Written task
Take the data below and copy exactly the lines starting at the one with "blue eraser: 5 -> 6" and finishing at the one with "white house: 1 -> 2", both included.

Data to examine

──────────

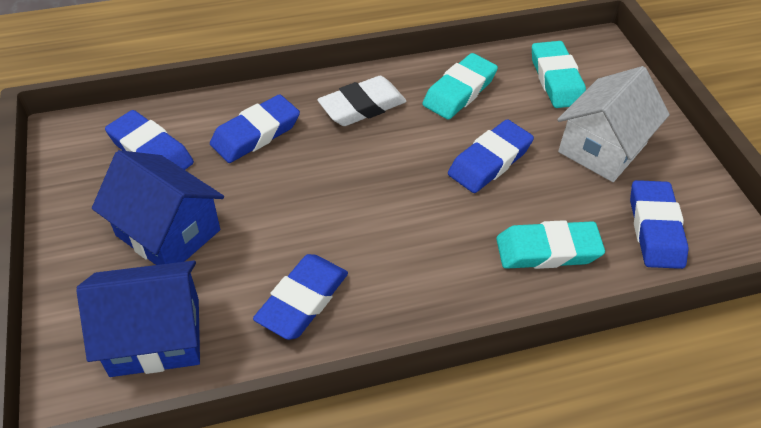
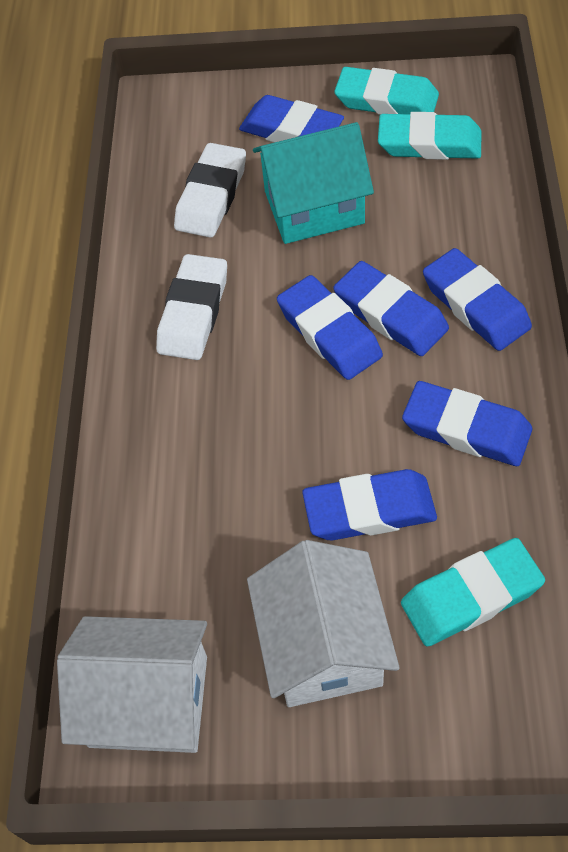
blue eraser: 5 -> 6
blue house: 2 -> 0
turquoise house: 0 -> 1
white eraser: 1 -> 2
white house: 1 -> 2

──────────

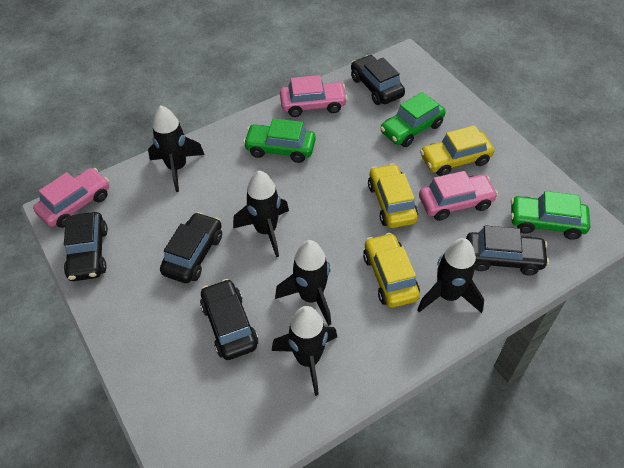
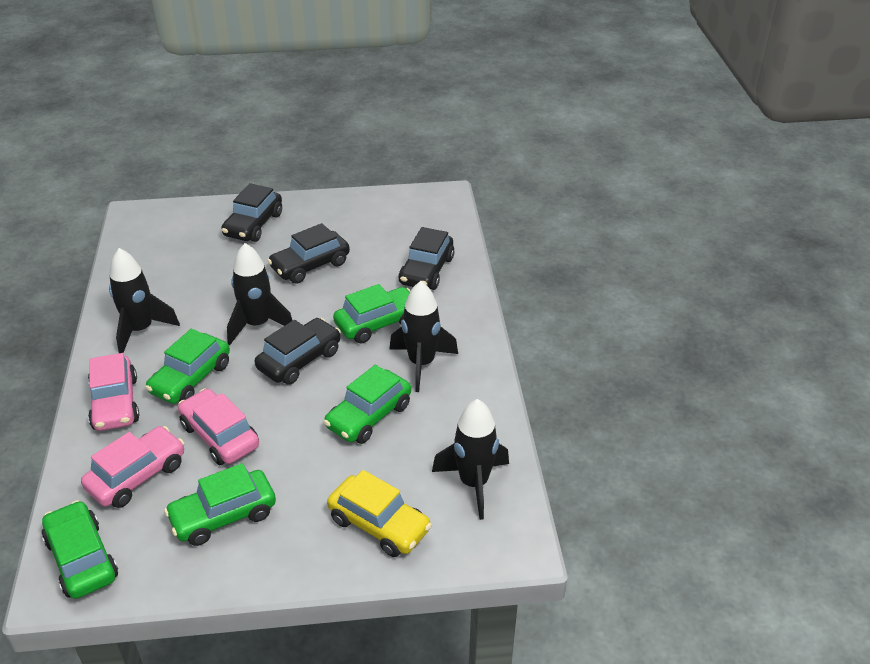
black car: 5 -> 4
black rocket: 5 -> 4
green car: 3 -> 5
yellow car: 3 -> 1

──────────

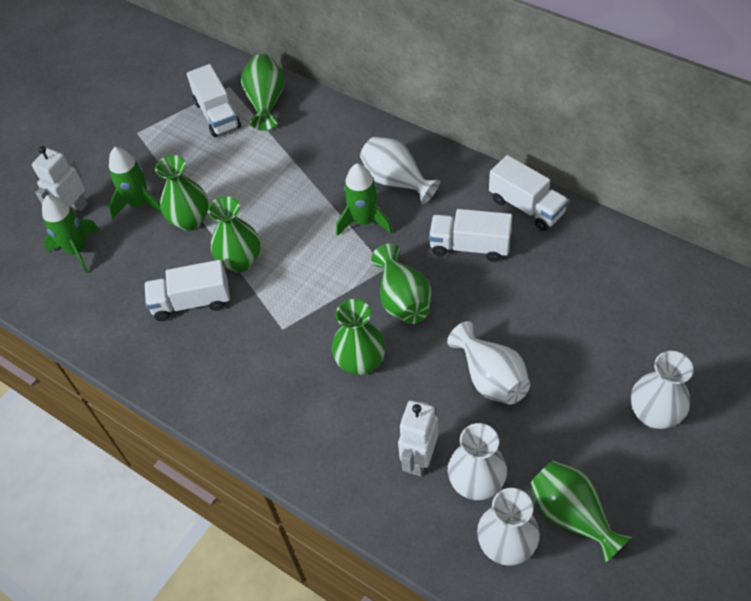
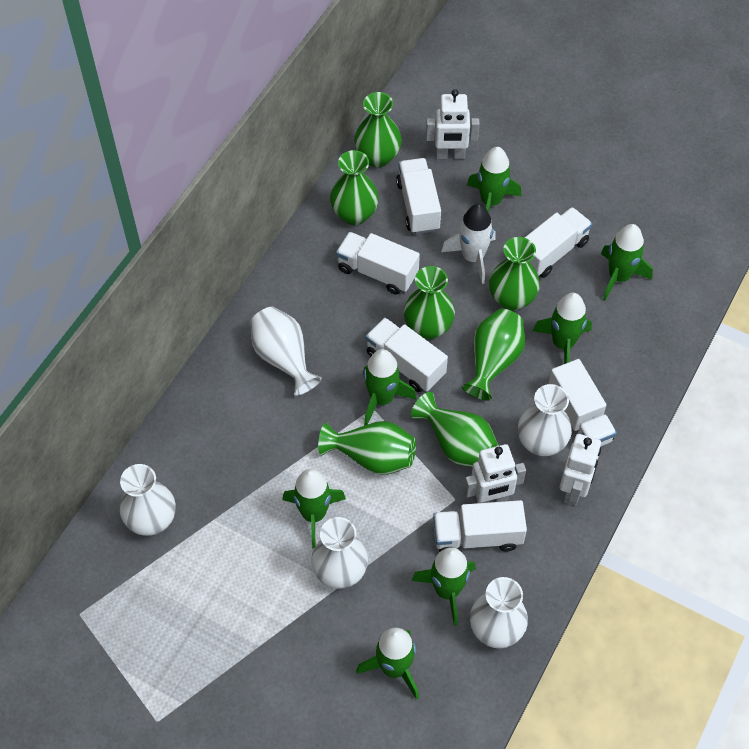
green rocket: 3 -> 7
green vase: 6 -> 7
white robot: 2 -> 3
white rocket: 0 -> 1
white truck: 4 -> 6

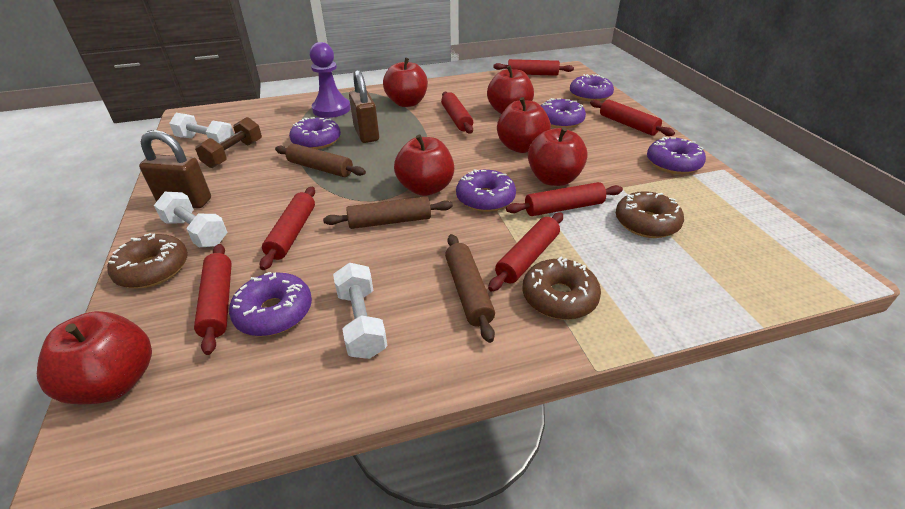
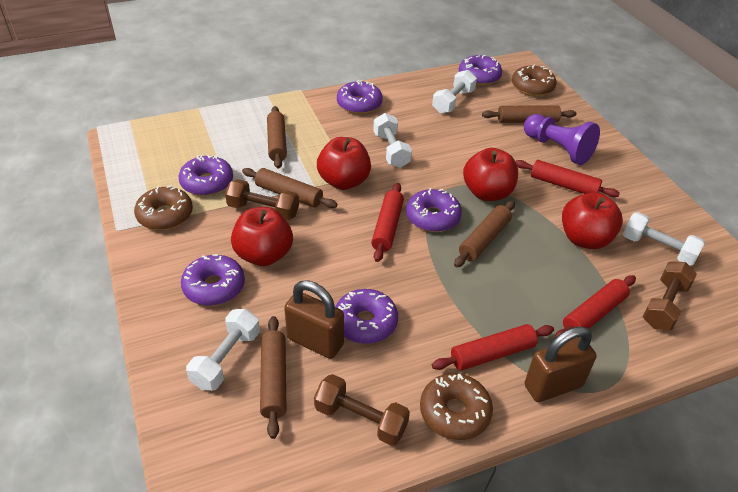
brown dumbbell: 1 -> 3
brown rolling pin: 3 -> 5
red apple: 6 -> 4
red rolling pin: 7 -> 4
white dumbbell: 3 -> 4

──────────

Task output
blue eraser: 5 -> 6
blue house: 2 -> 0
turquoise house: 0 -> 1
white eraser: 1 -> 2
white house: 1 -> 2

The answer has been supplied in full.